ASSIGNED TASK:
The lines to find are those in the entries that hold the word "plate"; copy every one of them.

DATA IN THIS EXERCISE:
::::
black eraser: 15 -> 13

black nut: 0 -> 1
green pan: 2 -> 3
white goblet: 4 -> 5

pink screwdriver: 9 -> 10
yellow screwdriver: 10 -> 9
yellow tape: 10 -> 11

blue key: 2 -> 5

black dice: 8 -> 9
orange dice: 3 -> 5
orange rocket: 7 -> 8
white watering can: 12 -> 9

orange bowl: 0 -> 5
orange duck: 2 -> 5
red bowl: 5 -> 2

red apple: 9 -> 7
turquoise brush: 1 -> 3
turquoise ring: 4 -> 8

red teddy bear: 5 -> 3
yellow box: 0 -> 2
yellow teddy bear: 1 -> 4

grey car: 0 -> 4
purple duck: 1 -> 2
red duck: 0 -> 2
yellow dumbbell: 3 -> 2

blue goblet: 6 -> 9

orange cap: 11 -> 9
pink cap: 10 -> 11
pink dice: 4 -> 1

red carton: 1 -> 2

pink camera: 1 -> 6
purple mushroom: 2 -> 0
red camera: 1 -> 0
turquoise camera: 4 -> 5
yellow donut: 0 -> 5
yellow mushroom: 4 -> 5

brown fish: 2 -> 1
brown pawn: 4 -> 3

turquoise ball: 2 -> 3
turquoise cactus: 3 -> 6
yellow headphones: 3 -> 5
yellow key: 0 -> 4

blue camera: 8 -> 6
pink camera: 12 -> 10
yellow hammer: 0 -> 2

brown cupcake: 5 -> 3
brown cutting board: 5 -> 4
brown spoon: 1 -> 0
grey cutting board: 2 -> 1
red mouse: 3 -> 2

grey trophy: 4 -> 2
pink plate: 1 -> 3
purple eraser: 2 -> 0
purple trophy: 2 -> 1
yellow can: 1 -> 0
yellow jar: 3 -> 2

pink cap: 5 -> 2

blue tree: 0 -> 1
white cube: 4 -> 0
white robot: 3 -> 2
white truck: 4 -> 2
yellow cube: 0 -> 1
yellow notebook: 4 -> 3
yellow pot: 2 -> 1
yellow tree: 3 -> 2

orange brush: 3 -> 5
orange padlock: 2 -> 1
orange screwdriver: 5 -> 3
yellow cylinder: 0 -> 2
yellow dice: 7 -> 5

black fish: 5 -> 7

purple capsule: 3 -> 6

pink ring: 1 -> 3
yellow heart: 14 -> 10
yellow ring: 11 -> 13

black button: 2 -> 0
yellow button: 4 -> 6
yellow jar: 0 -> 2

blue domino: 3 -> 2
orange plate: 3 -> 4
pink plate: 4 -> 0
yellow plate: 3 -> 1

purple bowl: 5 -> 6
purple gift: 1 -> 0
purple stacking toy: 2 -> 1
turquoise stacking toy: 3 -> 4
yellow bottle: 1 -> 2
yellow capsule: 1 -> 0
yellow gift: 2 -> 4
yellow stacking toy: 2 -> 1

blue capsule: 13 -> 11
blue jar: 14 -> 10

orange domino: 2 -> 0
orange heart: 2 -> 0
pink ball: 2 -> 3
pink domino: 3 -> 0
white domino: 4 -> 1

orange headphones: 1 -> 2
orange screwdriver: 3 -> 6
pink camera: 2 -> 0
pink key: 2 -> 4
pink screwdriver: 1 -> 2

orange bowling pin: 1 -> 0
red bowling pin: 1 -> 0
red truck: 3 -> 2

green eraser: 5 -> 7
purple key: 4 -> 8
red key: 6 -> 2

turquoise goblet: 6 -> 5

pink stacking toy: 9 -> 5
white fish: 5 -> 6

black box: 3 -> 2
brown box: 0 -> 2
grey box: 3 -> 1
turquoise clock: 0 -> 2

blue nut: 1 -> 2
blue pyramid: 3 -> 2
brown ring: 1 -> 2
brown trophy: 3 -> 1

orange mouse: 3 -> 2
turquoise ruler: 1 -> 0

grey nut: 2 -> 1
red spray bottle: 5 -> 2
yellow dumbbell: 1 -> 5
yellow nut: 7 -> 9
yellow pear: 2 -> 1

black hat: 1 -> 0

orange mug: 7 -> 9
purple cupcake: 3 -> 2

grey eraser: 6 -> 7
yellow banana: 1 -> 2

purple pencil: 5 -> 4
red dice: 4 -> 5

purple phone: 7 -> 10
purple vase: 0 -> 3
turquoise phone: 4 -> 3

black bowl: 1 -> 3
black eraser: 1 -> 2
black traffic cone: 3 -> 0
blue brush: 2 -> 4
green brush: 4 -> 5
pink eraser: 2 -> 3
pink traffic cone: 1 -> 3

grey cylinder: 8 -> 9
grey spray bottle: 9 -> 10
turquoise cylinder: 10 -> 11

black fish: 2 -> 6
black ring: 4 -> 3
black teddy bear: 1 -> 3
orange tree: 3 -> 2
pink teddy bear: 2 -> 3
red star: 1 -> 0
::::
ANSWER FOR THIS EXERCISE:
pink plate: 1 -> 3
orange plate: 3 -> 4
pink plate: 4 -> 0
yellow plate: 3 -> 1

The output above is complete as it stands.